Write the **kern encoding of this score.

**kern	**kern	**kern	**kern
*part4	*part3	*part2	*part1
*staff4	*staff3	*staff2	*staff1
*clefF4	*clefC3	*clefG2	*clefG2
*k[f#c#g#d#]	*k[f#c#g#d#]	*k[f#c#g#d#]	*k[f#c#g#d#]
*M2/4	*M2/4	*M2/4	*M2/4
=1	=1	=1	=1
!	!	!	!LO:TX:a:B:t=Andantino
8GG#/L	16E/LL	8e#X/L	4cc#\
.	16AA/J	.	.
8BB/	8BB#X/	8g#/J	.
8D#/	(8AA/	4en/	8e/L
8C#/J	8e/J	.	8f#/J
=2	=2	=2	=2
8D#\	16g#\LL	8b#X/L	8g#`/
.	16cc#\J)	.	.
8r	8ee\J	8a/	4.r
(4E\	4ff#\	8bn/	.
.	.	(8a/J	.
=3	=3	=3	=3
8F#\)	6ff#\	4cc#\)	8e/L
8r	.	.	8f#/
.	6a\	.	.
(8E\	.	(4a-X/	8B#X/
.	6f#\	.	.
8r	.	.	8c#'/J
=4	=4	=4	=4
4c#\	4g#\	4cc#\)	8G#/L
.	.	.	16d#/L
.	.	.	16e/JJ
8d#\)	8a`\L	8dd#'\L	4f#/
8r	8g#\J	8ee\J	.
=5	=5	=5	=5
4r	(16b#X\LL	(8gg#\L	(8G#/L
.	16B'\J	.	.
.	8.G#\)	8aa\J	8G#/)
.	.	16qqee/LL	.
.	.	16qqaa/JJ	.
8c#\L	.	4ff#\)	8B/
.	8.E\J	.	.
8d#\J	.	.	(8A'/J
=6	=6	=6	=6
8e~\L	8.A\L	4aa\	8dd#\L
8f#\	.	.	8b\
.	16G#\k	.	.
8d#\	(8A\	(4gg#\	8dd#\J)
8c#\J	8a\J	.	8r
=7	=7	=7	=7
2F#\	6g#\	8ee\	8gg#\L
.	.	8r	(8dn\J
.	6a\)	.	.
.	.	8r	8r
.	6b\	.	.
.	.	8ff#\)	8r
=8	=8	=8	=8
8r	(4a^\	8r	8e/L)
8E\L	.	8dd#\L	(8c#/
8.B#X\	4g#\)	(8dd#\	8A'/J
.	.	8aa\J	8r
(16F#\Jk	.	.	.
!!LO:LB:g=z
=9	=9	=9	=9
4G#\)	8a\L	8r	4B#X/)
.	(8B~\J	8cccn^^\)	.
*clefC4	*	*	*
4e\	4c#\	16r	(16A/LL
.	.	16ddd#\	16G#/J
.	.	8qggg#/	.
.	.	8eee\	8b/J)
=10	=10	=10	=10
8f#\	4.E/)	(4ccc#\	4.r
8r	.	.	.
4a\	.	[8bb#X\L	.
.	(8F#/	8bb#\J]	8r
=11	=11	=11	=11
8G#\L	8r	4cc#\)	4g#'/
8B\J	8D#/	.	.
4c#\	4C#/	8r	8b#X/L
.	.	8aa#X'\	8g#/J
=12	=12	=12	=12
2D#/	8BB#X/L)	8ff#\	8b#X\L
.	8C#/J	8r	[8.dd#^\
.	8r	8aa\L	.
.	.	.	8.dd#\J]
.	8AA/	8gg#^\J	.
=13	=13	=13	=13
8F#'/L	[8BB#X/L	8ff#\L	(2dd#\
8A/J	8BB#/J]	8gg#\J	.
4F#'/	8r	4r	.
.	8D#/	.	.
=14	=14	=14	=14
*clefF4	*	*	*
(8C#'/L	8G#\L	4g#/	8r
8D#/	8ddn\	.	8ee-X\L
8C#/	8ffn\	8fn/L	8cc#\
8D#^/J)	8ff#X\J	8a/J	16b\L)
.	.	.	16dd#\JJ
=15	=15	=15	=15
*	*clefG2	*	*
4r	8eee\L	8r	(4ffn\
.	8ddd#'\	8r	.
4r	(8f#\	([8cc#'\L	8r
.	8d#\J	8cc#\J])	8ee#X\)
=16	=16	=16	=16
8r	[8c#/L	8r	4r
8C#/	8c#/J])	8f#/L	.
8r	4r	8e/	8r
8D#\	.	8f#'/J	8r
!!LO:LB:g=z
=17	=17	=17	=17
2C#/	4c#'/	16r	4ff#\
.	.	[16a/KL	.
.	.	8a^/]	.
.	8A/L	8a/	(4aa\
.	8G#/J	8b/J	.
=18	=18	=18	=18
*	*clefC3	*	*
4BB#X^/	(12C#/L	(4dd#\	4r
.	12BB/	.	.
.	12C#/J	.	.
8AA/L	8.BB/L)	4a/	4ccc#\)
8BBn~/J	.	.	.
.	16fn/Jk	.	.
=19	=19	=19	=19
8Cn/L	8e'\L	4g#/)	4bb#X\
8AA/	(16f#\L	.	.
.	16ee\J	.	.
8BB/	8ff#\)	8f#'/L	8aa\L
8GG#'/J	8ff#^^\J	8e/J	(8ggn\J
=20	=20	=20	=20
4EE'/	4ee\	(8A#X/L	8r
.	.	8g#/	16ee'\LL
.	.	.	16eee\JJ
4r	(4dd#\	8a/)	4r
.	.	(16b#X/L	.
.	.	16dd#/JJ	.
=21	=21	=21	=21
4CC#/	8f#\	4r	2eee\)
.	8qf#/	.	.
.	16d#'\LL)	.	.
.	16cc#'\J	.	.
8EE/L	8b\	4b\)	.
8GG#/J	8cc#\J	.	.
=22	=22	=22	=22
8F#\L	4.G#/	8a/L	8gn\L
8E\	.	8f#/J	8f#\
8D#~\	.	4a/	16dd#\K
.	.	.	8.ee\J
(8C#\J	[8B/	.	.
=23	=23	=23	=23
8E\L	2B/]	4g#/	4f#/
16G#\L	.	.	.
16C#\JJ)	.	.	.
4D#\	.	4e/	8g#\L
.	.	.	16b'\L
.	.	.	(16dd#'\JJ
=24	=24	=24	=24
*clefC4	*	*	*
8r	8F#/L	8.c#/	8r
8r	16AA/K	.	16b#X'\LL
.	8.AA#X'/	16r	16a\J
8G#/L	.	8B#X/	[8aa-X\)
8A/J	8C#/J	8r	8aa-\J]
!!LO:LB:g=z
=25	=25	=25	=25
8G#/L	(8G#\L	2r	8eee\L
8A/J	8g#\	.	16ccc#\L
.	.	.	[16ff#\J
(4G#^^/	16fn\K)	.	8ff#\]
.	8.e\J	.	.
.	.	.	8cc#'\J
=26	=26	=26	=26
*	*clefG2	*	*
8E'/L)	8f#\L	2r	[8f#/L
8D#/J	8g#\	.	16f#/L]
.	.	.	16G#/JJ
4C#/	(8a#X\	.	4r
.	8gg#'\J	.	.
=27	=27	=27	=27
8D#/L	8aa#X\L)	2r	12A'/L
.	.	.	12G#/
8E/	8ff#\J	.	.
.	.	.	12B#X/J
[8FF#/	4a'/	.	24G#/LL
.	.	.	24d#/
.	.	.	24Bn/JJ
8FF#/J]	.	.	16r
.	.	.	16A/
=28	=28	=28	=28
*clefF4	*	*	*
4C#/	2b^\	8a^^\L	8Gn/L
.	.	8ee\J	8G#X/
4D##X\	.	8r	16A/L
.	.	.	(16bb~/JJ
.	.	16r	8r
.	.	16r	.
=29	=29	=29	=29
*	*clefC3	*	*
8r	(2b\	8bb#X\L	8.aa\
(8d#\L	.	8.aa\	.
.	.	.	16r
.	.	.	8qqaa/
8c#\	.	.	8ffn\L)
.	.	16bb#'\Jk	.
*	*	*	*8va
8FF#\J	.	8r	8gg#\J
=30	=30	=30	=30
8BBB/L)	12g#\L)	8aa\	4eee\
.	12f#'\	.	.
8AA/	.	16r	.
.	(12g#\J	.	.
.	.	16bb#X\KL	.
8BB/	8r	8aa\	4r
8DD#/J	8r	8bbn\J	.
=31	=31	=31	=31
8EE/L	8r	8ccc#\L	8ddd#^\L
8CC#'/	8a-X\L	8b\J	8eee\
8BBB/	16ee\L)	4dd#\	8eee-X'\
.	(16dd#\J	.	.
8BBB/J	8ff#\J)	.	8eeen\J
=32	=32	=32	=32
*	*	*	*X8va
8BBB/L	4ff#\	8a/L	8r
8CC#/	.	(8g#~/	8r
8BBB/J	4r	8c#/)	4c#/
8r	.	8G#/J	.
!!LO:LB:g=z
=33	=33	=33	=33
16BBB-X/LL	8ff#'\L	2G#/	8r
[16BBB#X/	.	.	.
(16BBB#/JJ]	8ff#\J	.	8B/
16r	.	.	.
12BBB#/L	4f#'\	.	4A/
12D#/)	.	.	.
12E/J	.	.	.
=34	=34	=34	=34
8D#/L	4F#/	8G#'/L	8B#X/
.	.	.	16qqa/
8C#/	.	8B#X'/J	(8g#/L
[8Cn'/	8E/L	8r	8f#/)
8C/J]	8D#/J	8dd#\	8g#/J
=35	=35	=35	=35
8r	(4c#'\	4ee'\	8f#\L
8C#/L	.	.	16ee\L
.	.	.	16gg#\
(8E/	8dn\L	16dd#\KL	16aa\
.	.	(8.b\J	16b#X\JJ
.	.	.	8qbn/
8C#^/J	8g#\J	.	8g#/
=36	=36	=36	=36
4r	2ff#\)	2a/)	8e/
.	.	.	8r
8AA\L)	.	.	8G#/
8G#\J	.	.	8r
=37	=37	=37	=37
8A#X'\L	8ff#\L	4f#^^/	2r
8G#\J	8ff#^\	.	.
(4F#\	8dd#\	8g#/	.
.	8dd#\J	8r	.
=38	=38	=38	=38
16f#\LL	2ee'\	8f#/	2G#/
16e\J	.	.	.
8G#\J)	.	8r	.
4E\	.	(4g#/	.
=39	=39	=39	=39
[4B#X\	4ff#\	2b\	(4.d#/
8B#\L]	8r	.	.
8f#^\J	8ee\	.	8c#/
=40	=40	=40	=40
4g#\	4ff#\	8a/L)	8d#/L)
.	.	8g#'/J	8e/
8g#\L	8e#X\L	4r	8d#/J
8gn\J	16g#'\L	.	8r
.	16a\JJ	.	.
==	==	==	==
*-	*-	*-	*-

* **Work required**
Locate each line in the records above that contains the string "kern" and copy it out in full, treating uppercase and lowercase letters as distinct.

* **Exercise answer**
Write the **kern encoding of this score.
**kern	**kern	**kern	**kern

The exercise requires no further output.